• _Listed records_
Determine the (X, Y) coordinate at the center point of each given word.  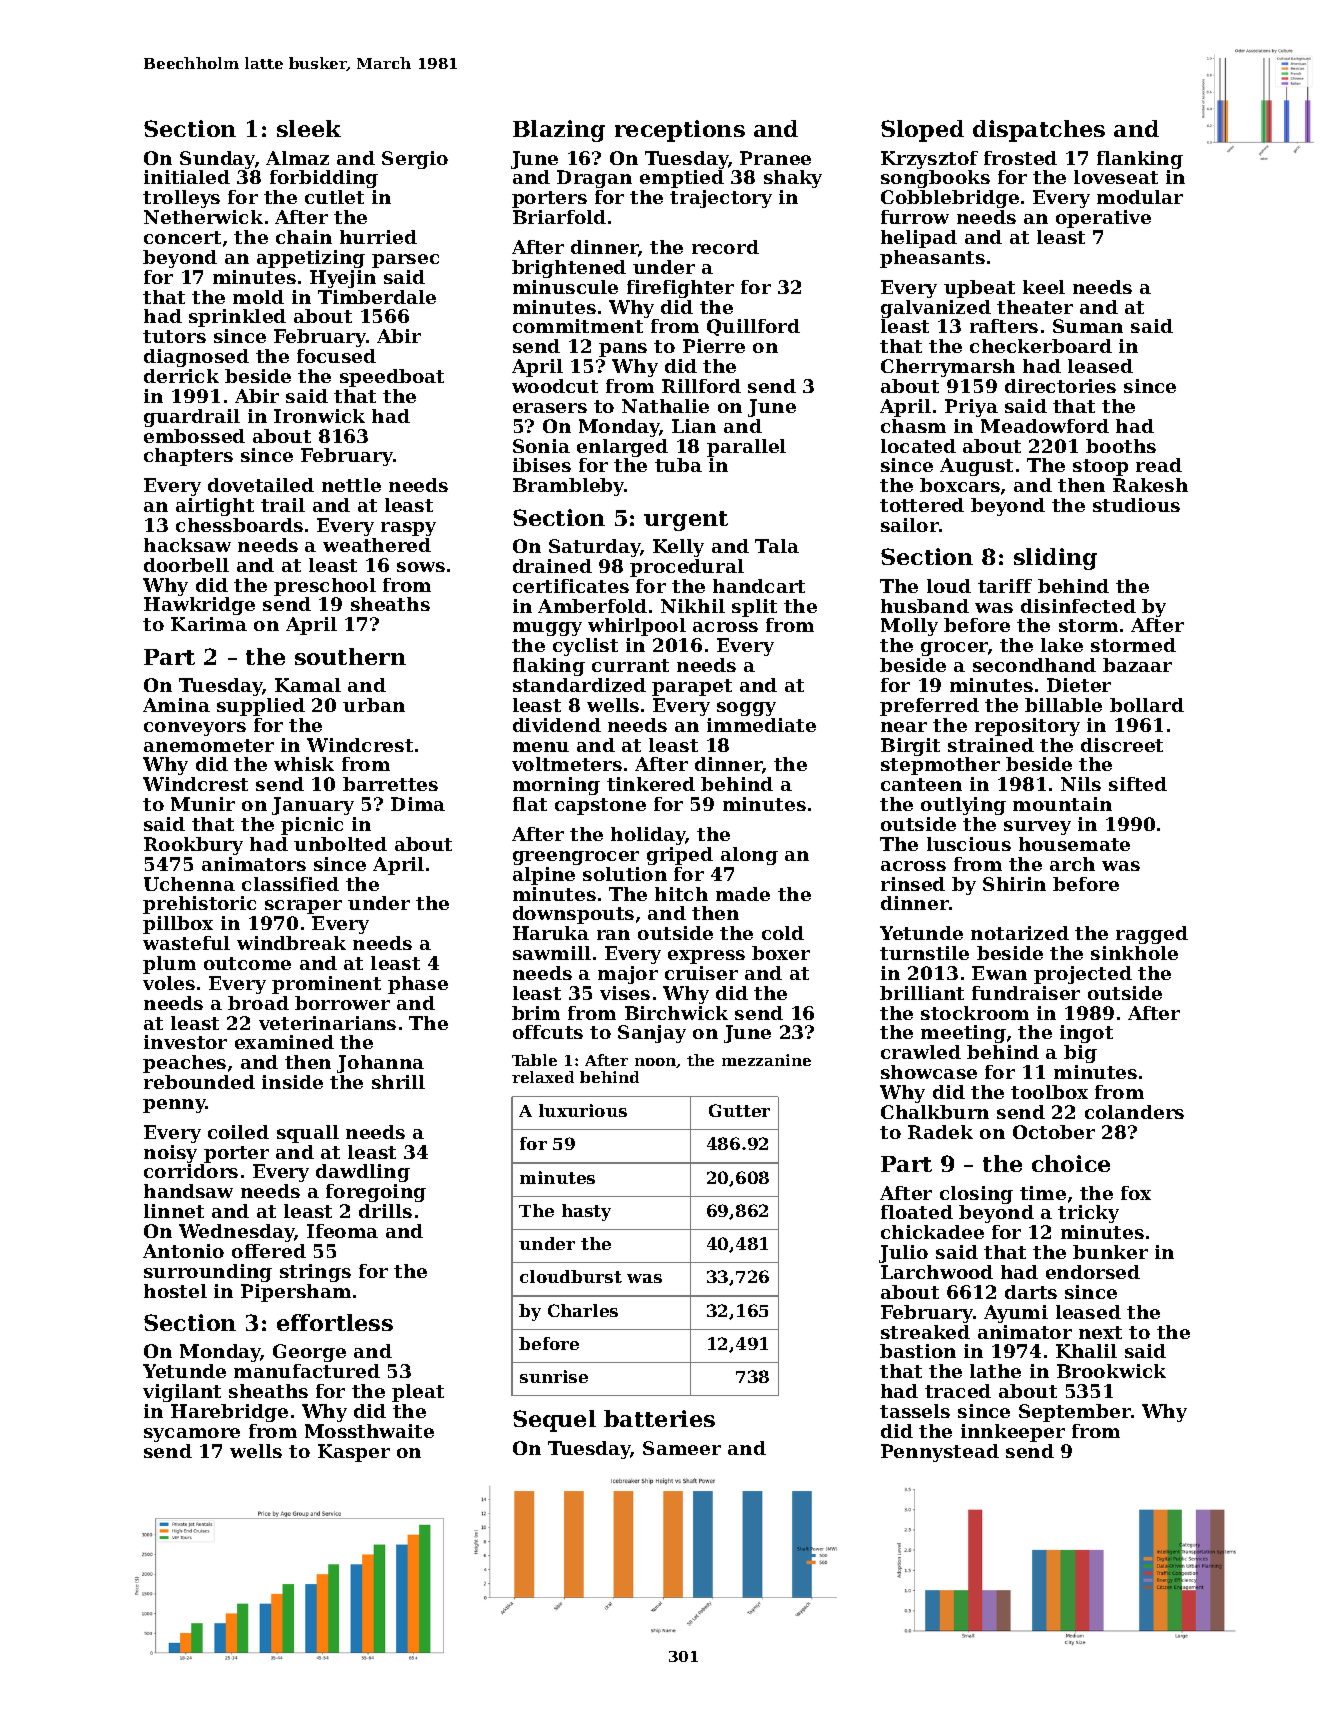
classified (290, 884)
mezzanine (766, 1060)
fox (1136, 1193)
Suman (1088, 326)
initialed (187, 177)
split (754, 608)
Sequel (554, 1421)
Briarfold (559, 217)
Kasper (354, 1453)
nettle (351, 485)
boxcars (960, 485)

• _Exercise task_
Please arrange the material from the line containing "Suman (1088, 326)" through the end of the material, both included, as a Markdown table with the columns Row and Text, leaving out any blank lines.

• _Full response_
| Row | Text |
|---|---|
| 1 | Suman (1088, 326) |
| 2 | initialed (187, 177) |
| 3 | split (754, 608) |
| 4 | Sequel (554, 1421) |
| 5 | Briarfold (559, 217) |
| 6 | Kasper (354, 1453) |
| 7 | nettle (351, 485) |
| 8 | boxcars (960, 485) |